§ WORK TASK:
Repeat the entries below word for word, though any picture in them should be dropped.

§ EXERCISE MATERIAL:
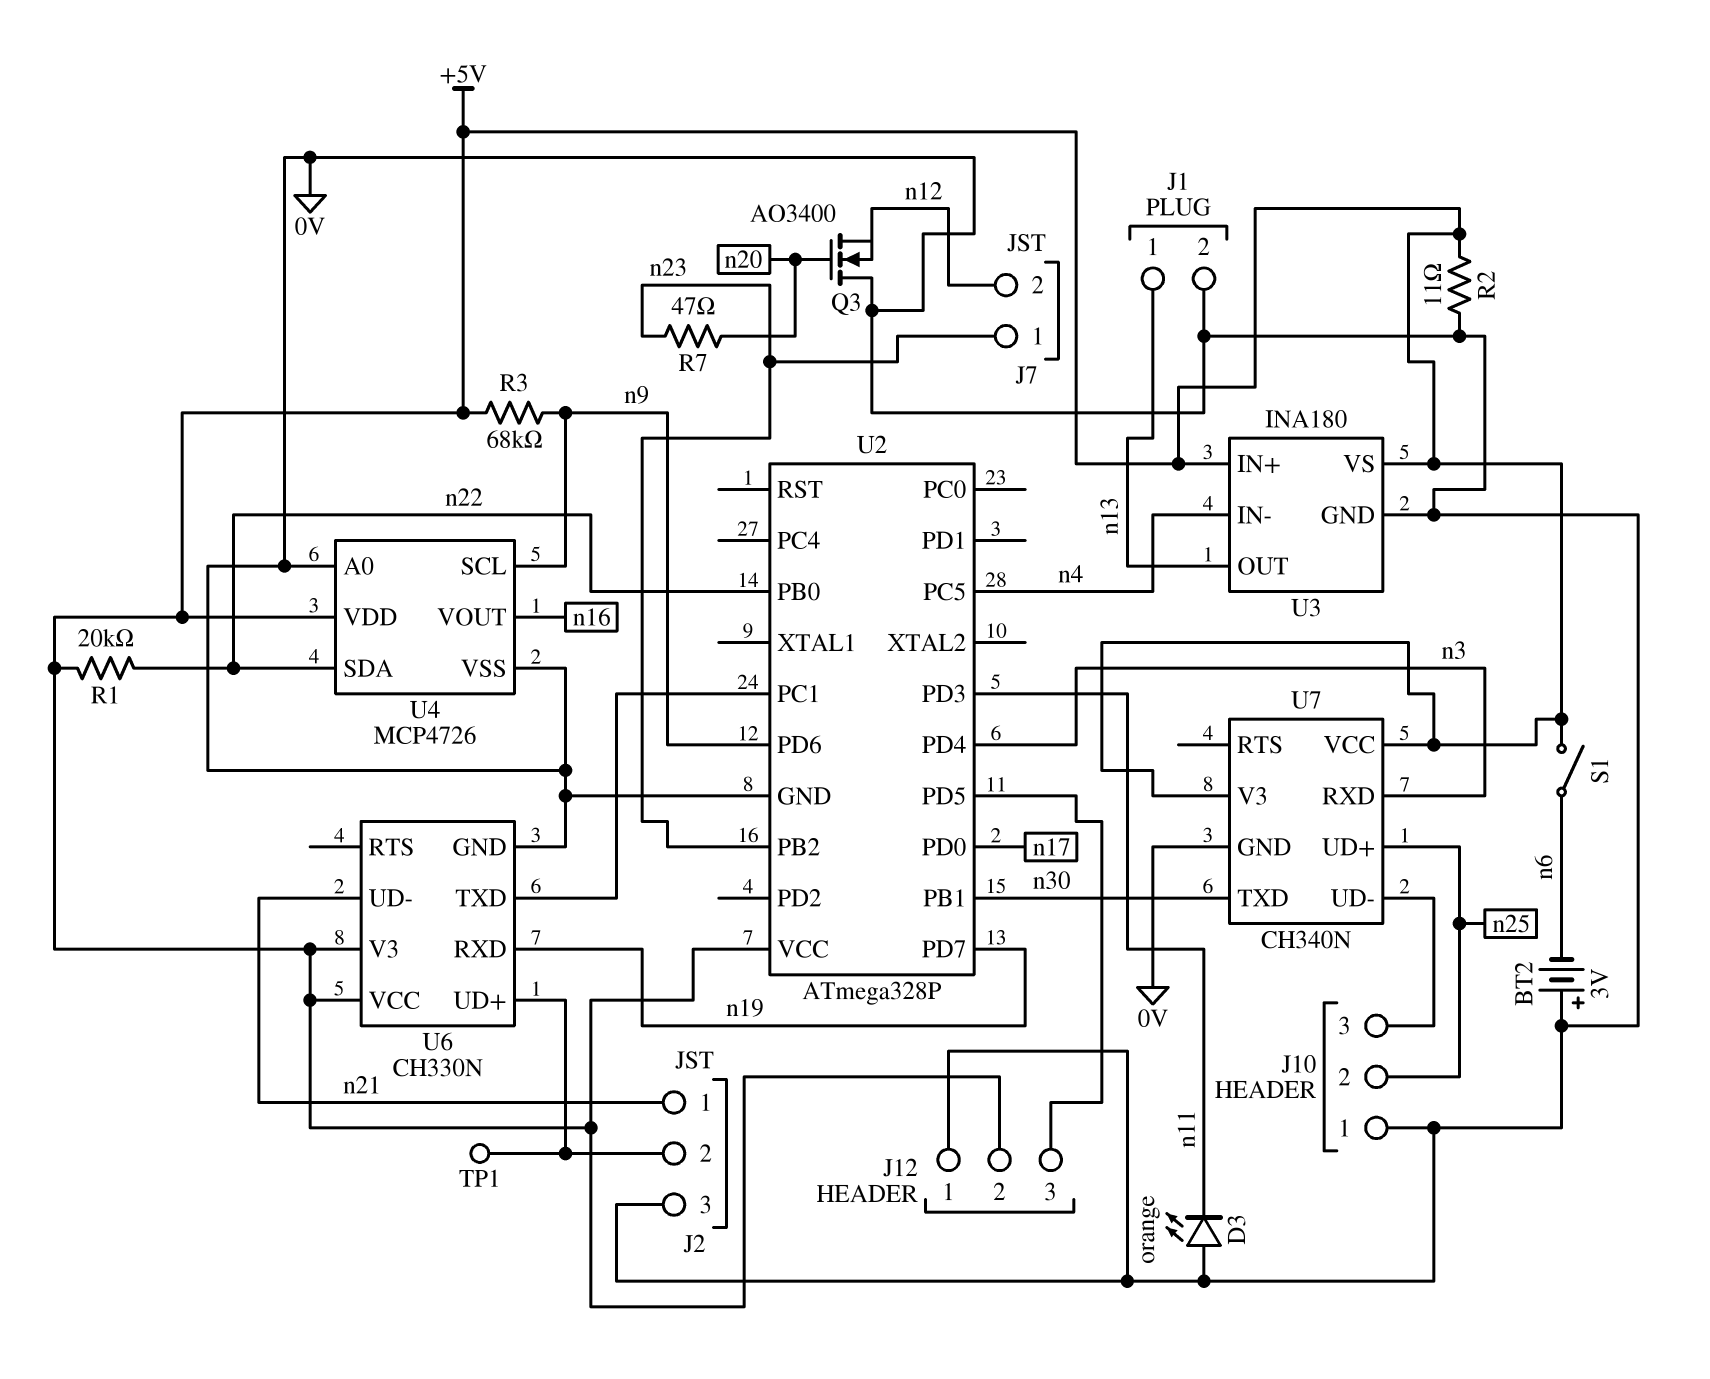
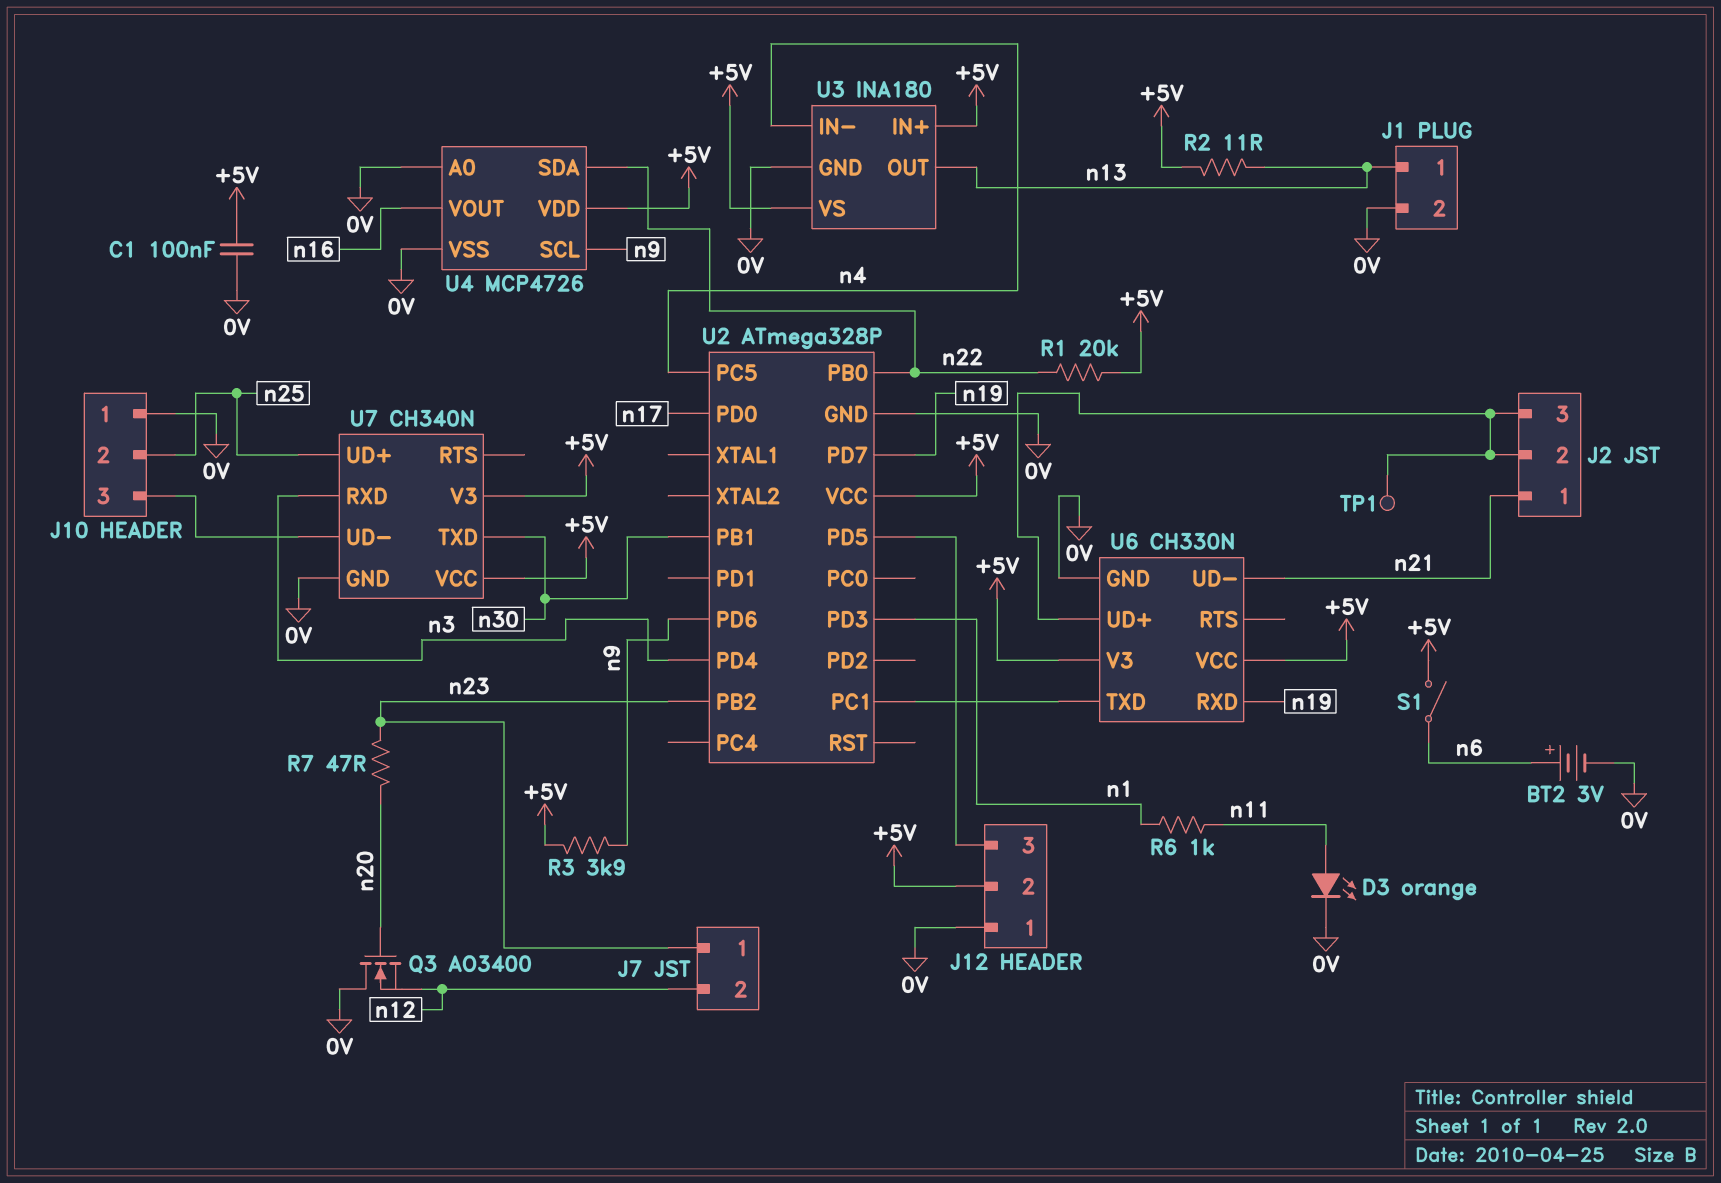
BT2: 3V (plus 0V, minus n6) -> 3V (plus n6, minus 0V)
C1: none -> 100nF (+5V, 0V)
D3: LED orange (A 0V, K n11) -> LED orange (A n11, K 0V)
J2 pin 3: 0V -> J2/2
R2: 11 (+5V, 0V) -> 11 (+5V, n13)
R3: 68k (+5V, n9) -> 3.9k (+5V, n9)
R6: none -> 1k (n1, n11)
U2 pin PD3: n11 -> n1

§ OUTPUT OF THE TASK:
BT2: 3V (plus 0V, minus n6) -> 3V (plus n6, minus 0V)
C1: none -> 100nF (+5V, 0V)
D3: LED orange (A 0V, K n11) -> LED orange (A n11, K 0V)
J2 pin 3: 0V -> J2/2
R2: 11 (+5V, 0V) -> 11 (+5V, n13)
R3: 68k (+5V, n9) -> 3.9k (+5V, n9)
R6: none -> 1k (n1, n11)
U2 pin PD3: n11 -> n1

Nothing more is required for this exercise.